- [Assigned task]
A verbatim copy of the full data, with no pictures, is the expected answer.

--- Dataset records ---

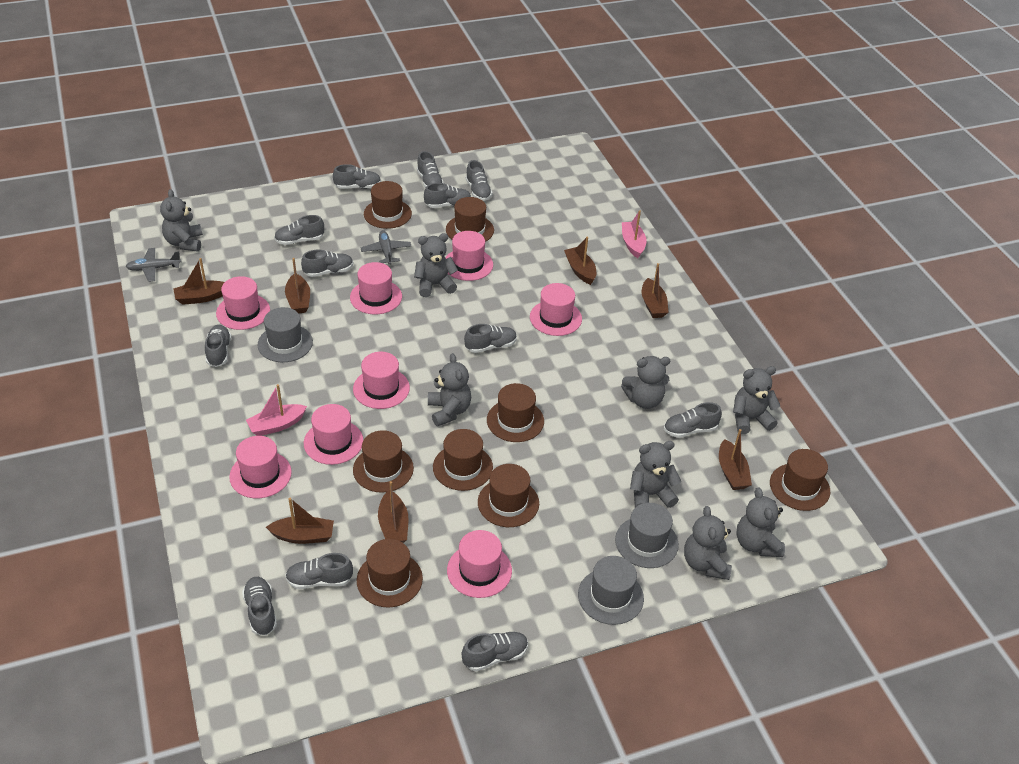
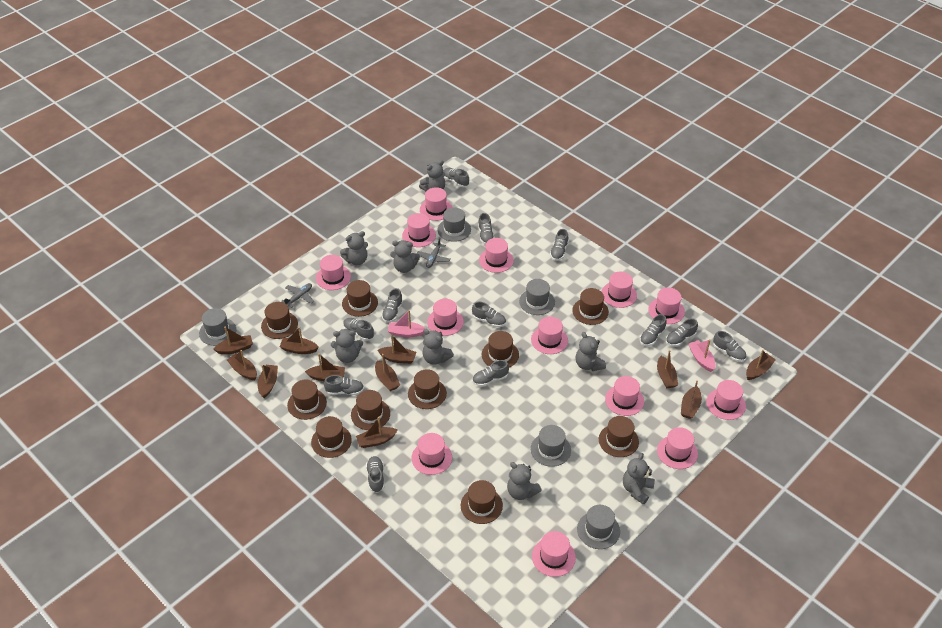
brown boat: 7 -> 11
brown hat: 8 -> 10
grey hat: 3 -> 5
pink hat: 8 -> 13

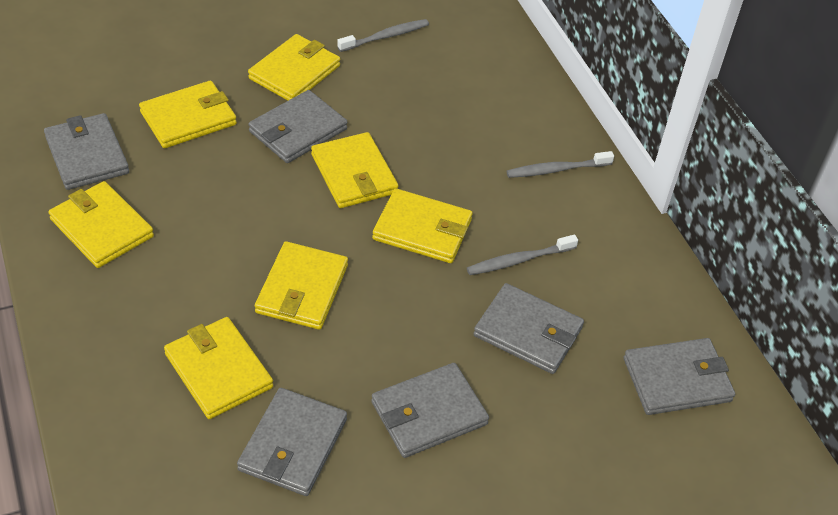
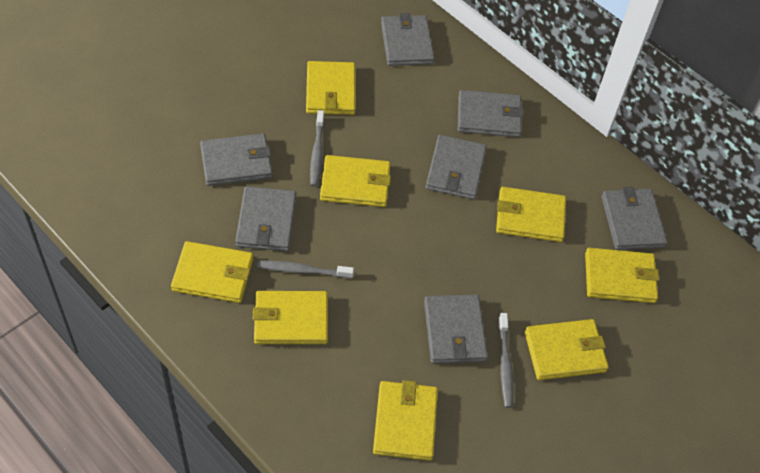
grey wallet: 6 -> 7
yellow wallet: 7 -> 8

---

- [Expected answer]
brown boat: 7 -> 11
brown hat: 8 -> 10
grey hat: 3 -> 5
pink hat: 8 -> 13

grey wallet: 6 -> 7
yellow wallet: 7 -> 8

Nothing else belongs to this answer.